■ **INFORMATION SUPPLIED**
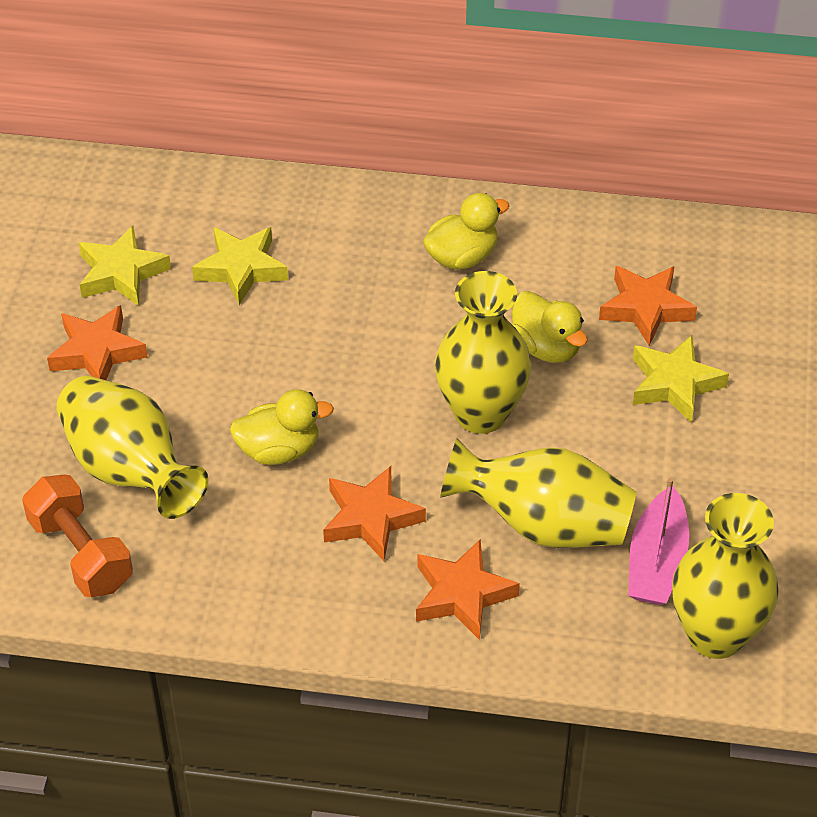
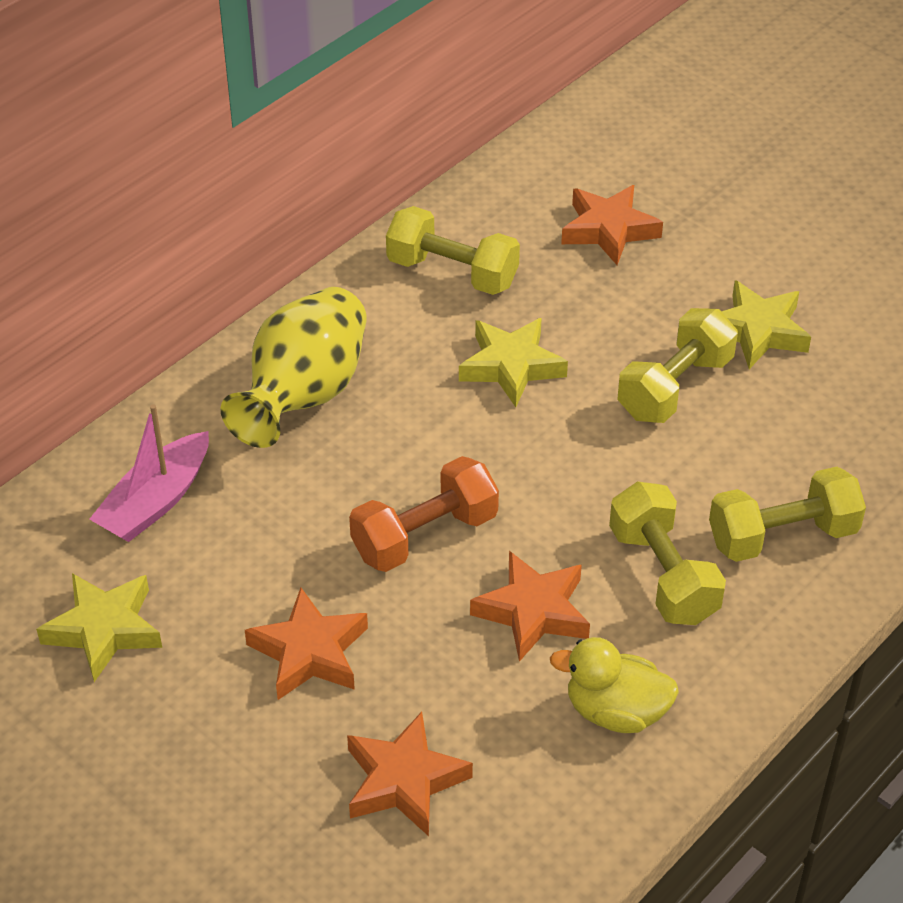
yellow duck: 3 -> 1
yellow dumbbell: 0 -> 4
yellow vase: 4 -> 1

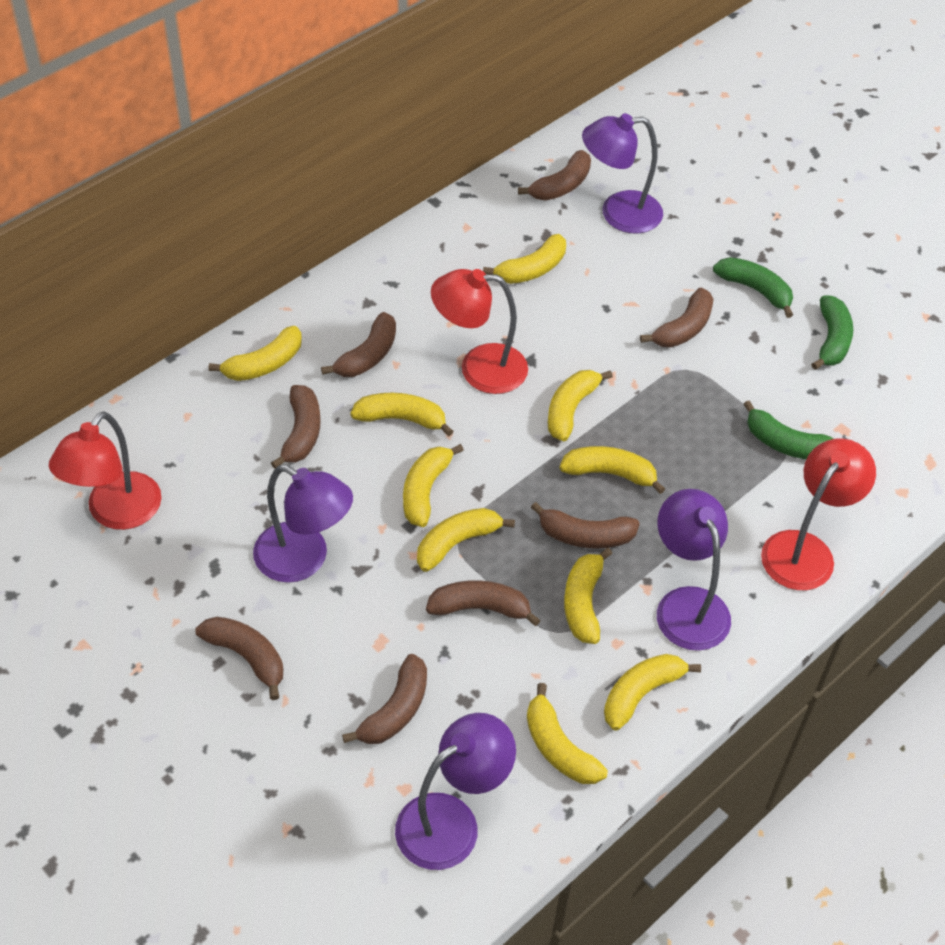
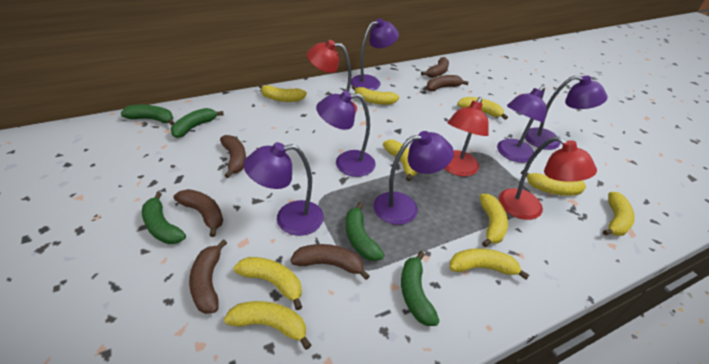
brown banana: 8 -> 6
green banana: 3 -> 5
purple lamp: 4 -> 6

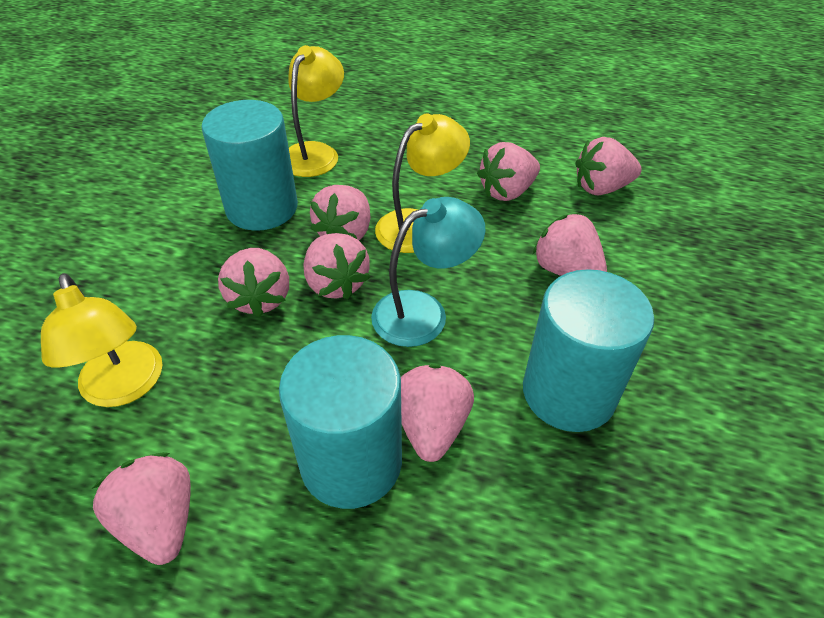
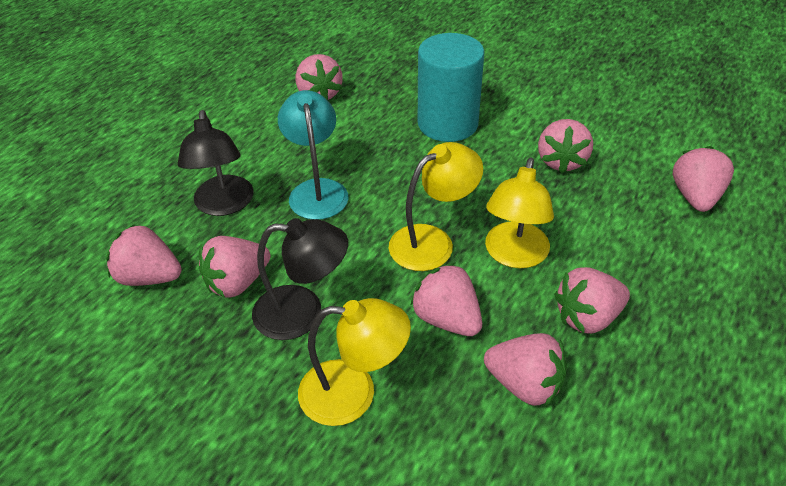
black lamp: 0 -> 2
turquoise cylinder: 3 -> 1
==
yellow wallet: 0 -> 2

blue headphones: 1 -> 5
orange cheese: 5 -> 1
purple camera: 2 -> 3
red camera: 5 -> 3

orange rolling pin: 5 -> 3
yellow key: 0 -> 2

■ **PROBLEM DESCRIPTION**
Begin with the line above that has "red camera: 5 -> 3" and continue through the line that has "yellow key: 0 -> 2", setting each one down exactly. Stop there.

■ **RESPONSE TO THE TASK**
red camera: 5 -> 3

orange rolling pin: 5 -> 3
yellow key: 0 -> 2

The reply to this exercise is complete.